Rows |
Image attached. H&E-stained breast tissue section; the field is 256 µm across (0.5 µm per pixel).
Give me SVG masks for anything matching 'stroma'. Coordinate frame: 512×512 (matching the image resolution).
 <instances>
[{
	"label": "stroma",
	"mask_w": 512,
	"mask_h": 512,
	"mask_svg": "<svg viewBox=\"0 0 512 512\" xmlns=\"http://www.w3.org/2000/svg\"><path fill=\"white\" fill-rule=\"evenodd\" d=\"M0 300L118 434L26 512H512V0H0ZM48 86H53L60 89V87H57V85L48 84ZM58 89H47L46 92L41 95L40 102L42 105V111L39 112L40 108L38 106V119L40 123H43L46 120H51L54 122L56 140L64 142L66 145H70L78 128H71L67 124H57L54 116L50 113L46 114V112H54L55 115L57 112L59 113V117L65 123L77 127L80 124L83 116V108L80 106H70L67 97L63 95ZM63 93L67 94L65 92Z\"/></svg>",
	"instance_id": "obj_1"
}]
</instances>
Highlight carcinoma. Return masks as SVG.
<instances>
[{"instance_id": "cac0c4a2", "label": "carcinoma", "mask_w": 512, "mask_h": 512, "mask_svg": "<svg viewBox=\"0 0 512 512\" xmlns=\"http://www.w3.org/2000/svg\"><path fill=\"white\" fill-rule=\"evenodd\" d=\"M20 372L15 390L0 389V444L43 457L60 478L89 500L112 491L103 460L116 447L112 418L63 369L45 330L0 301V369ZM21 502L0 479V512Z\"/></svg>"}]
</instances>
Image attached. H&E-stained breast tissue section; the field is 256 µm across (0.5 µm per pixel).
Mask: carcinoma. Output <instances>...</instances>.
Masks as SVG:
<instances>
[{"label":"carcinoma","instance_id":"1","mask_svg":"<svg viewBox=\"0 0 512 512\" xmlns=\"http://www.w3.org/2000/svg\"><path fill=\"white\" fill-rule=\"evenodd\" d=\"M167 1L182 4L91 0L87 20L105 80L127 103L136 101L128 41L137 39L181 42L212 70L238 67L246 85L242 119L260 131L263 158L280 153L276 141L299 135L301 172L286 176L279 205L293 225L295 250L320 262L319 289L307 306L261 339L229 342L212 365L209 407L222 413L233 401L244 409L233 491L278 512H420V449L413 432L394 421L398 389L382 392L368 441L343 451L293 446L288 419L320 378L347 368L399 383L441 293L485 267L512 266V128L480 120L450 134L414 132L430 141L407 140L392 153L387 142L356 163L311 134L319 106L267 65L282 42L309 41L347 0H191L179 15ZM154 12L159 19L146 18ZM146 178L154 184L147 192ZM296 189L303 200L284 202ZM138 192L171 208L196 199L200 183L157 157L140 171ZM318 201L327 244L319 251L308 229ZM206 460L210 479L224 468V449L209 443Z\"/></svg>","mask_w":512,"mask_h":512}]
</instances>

Task | Every line above should be retyped exactly as given.

Solved problem |
Image attached. H&E-stained breast tissue section; the field is 256 µm across (0.5 µm per pixel).
Give me SVG masks for anything matching 'stroma'. Coordinate frame: 512×512 (matching the image resolution).
 <instances>
[{
	"label": "stroma",
	"mask_w": 512,
	"mask_h": 512,
	"mask_svg": "<svg viewBox=\"0 0 512 512\" xmlns=\"http://www.w3.org/2000/svg\"><path fill=\"white\" fill-rule=\"evenodd\" d=\"M0 300L118 434L26 512H512V0H0ZM48 86H53L60 89V87H57V85L48 84ZM58 89H47L46 92L41 95L40 102L42 105V111L39 112L40 108L38 106V119L40 123H43L46 120H51L54 122L56 140L64 142L66 145H70L78 128H71L67 124H57L54 116L50 113L46 114V112H54L55 115L57 112L59 113V117L65 123L77 127L80 124L83 116V108L80 106H70L67 97L63 95ZM63 93L67 94L65 92Z\"/></svg>",
	"instance_id": "obj_1"
}]
</instances>
Highlight carcinoma. Return masks as SVG.
<instances>
[{"instance_id": "cac0c4a2", "label": "carcinoma", "mask_w": 512, "mask_h": 512, "mask_svg": "<svg viewBox=\"0 0 512 512\" xmlns=\"http://www.w3.org/2000/svg\"><path fill=\"white\" fill-rule=\"evenodd\" d=\"M20 372L15 390L0 389V444L43 457L60 478L89 500L112 491L103 460L116 447L112 418L63 369L45 330L0 301V369ZM21 502L0 479V512Z\"/></svg>"}]
</instances>
Image attached. H&E-stained breast tissue section; the field is 256 µm across (0.5 µm per pixel).
Mask: carcinoma. Output <instances>...</instances>.
Masks as SVG:
<instances>
[{"label":"carcinoma","instance_id":"1","mask_svg":"<svg viewBox=\"0 0 512 512\" xmlns=\"http://www.w3.org/2000/svg\"><path fill=\"white\" fill-rule=\"evenodd\" d=\"M167 1L182 4L91 0L87 20L105 80L127 103L136 101L128 41L137 39L181 42L212 70L238 67L246 85L242 119L260 131L263 158L280 153L276 141L299 135L301 172L286 176L279 205L293 225L295 250L320 262L319 289L307 306L261 339L229 342L212 365L209 407L222 413L233 401L244 409L233 491L278 512H420V449L413 432L394 421L398 389L382 392L368 441L343 451L293 446L288 419L320 378L347 368L399 383L441 293L485 267L512 266V128L480 120L450 134L414 132L430 141L407 140L392 153L387 142L356 163L311 134L319 106L267 65L282 42L309 41L347 0H191L179 15ZM154 12L159 19L146 18ZM146 178L154 184L147 192ZM296 189L303 200L284 202ZM138 192L171 208L196 199L200 183L157 157L140 171ZM318 201L327 244L319 251L308 229ZM206 460L210 479L224 468V449L209 443Z\"/></svg>","mask_w":512,"mask_h":512}]
</instances>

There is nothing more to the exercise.